Look for the string "TRIG" in the listing. Copy each line that has it.
== Segment start ==
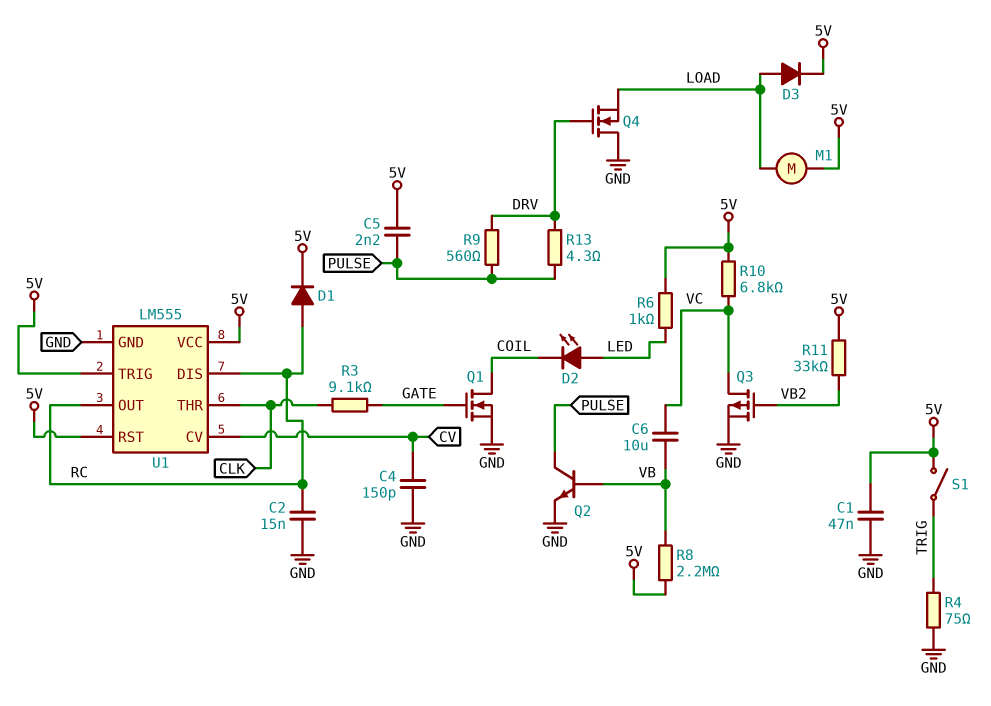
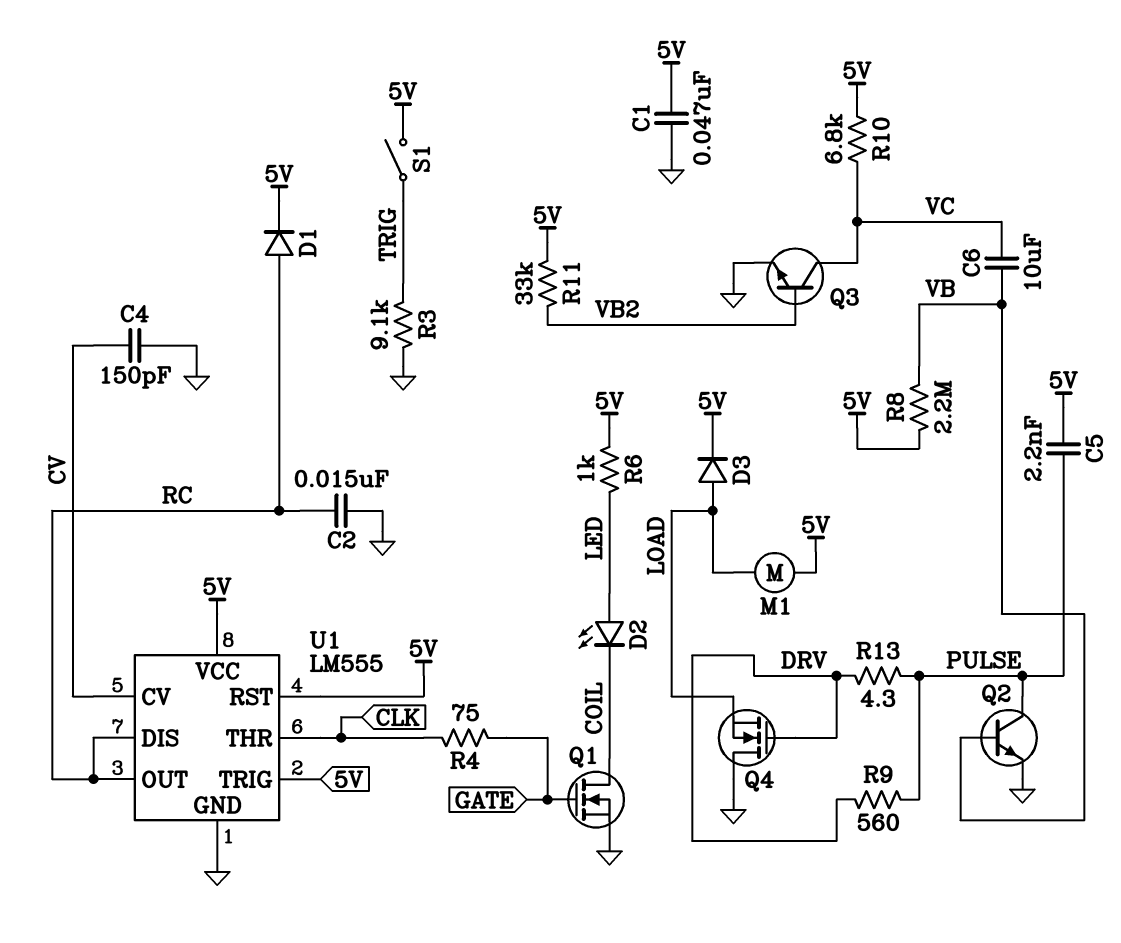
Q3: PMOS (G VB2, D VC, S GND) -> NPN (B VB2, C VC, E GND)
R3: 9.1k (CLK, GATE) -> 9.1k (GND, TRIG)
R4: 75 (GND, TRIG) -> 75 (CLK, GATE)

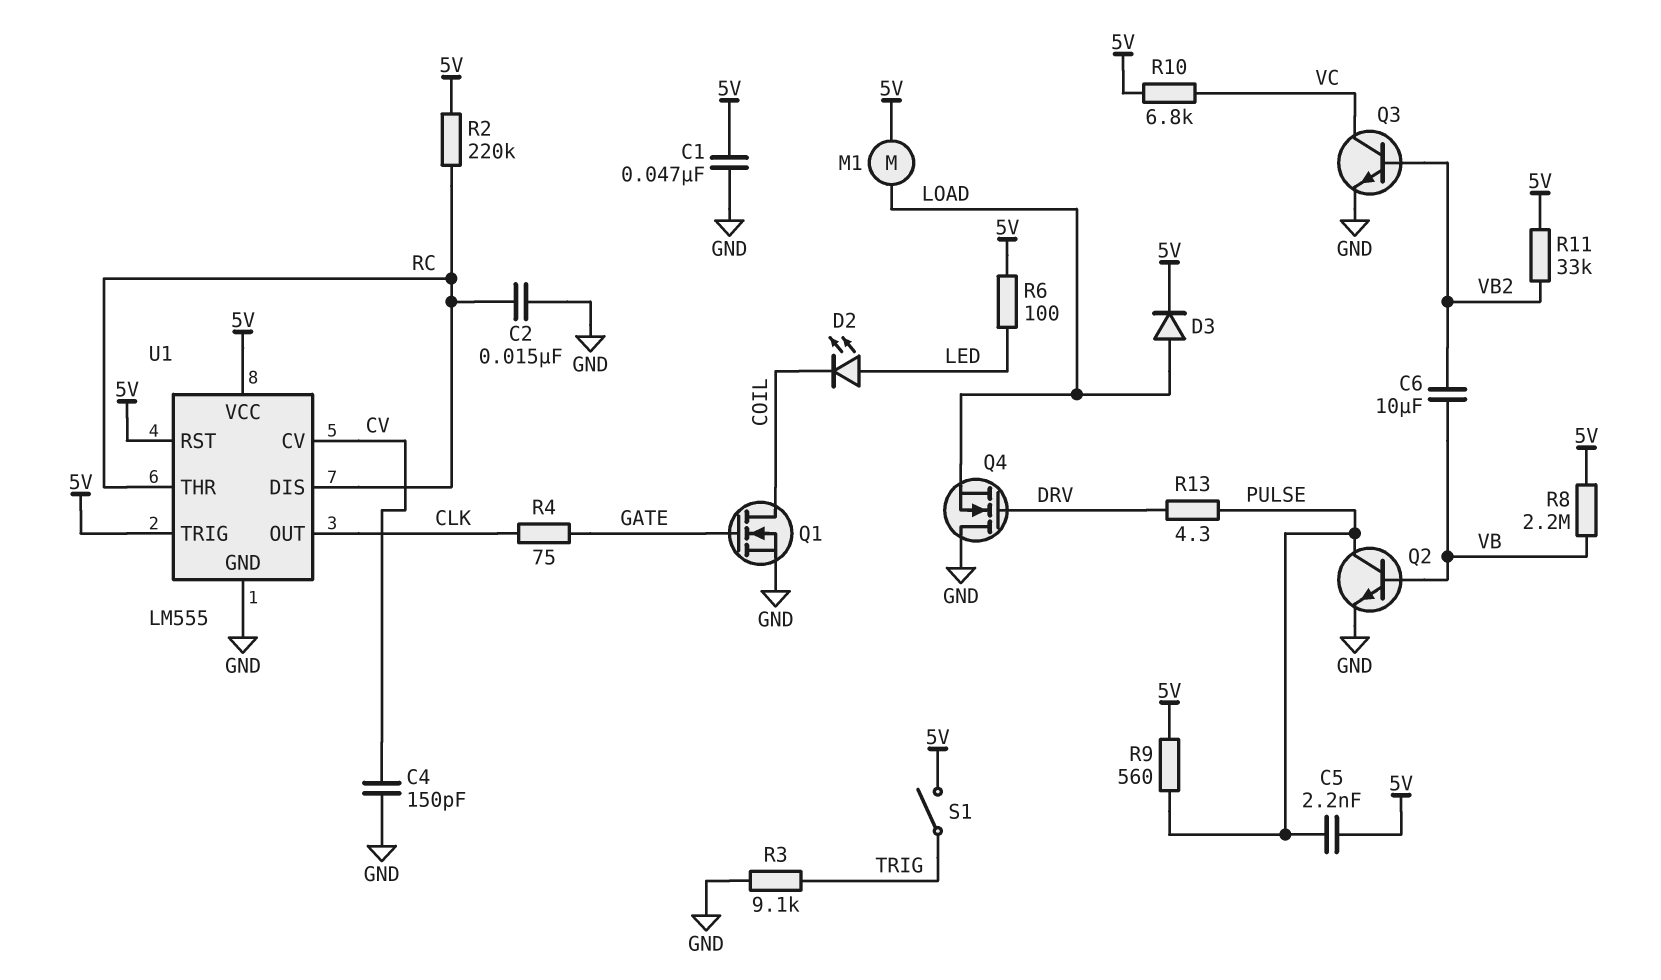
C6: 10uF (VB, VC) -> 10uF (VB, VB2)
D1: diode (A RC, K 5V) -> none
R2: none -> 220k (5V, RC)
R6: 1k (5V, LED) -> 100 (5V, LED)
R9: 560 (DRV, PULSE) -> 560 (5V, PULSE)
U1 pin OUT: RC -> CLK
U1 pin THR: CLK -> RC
== Segment end ==
== Segment start ==
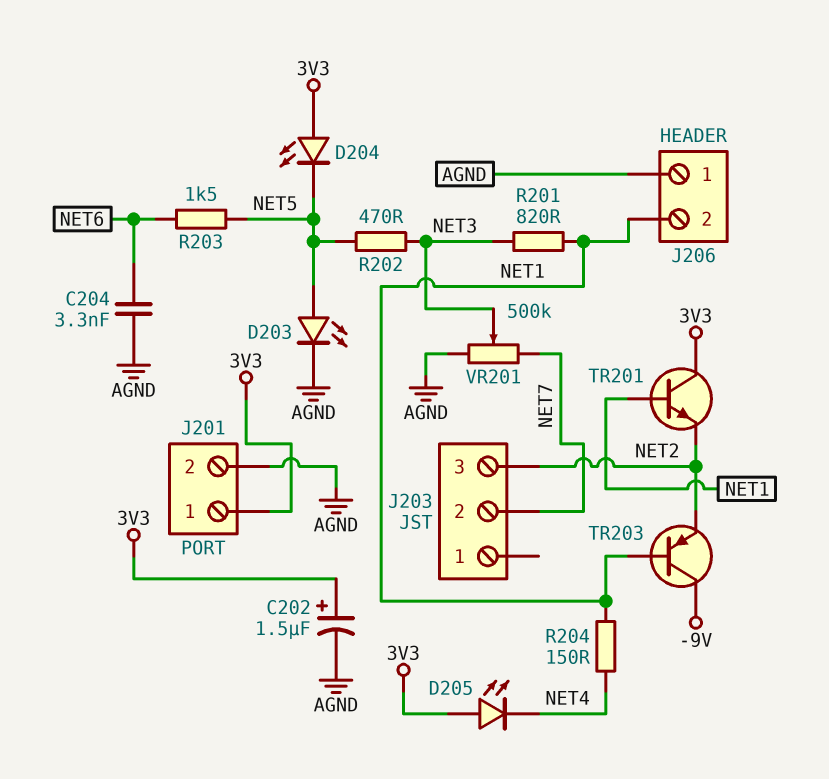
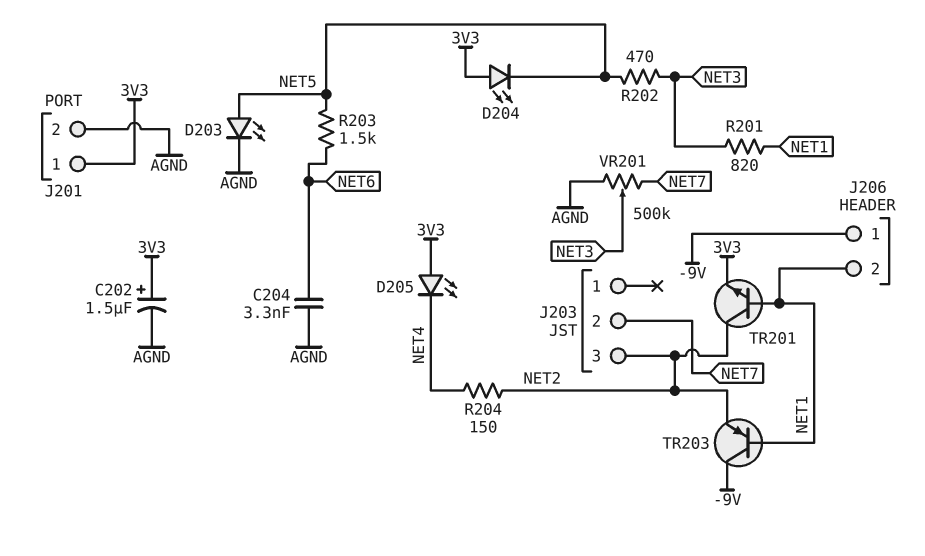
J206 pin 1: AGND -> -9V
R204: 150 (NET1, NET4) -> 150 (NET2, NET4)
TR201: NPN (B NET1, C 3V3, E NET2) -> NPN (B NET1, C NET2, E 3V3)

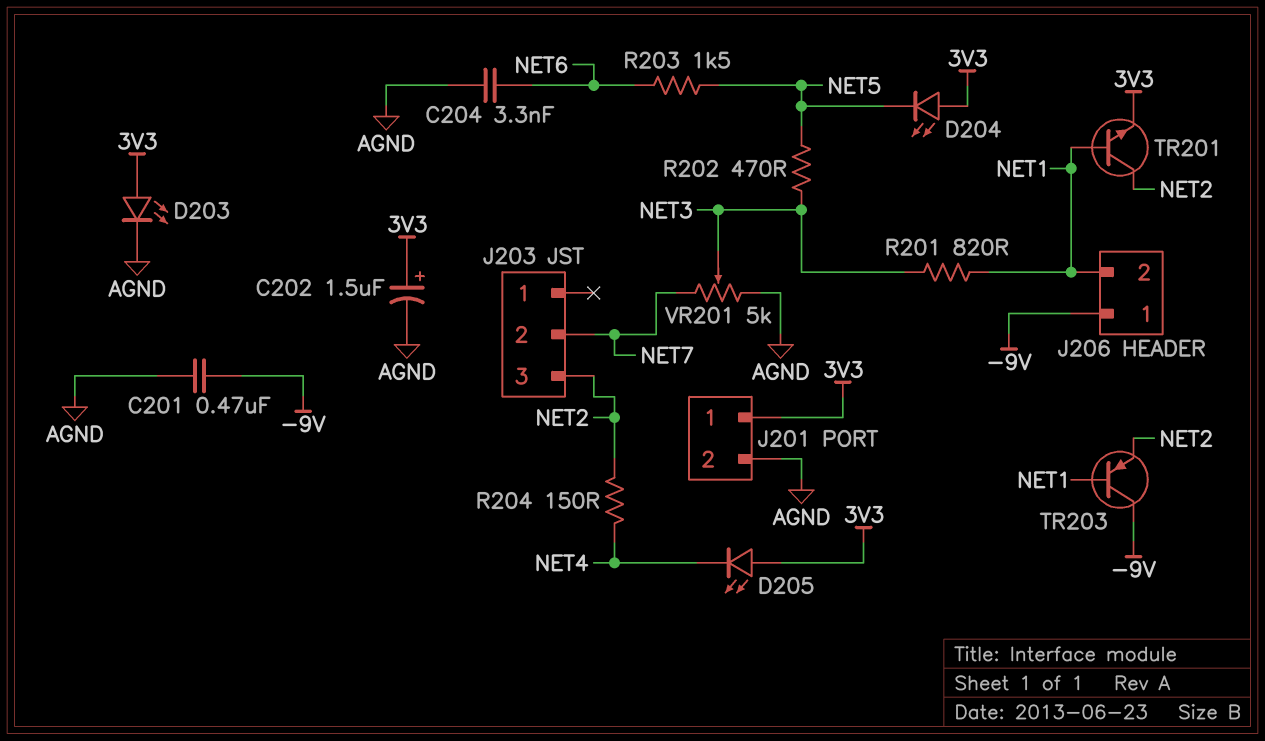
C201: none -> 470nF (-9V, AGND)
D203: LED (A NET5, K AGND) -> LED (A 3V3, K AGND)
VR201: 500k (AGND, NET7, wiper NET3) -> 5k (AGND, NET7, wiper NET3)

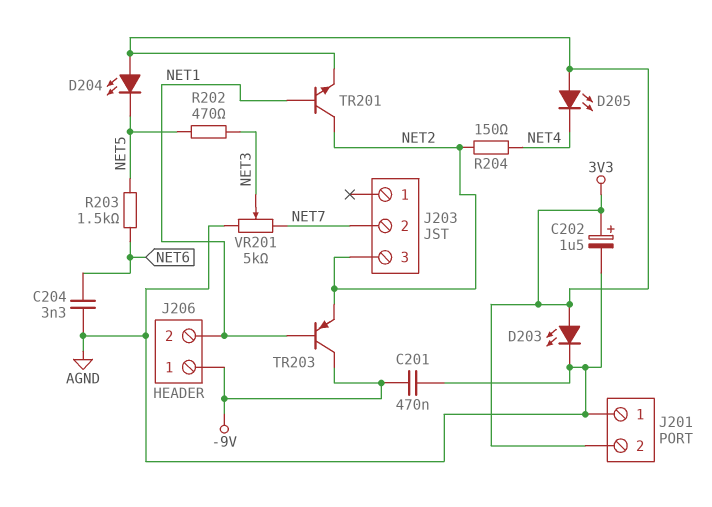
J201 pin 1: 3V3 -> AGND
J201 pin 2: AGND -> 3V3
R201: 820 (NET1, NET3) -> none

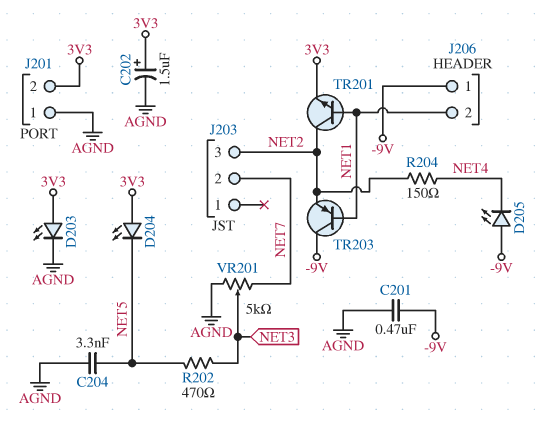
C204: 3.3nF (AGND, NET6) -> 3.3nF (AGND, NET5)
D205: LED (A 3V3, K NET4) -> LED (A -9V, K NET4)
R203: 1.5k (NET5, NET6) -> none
== Segment end ==
## OUTPUT OF THE TASK
R3: 9.1k (CLK, GATE) -> 9.1k (GND, TRIG)
R4: 75 (GND, TRIG) -> 75 (CLK, GATE)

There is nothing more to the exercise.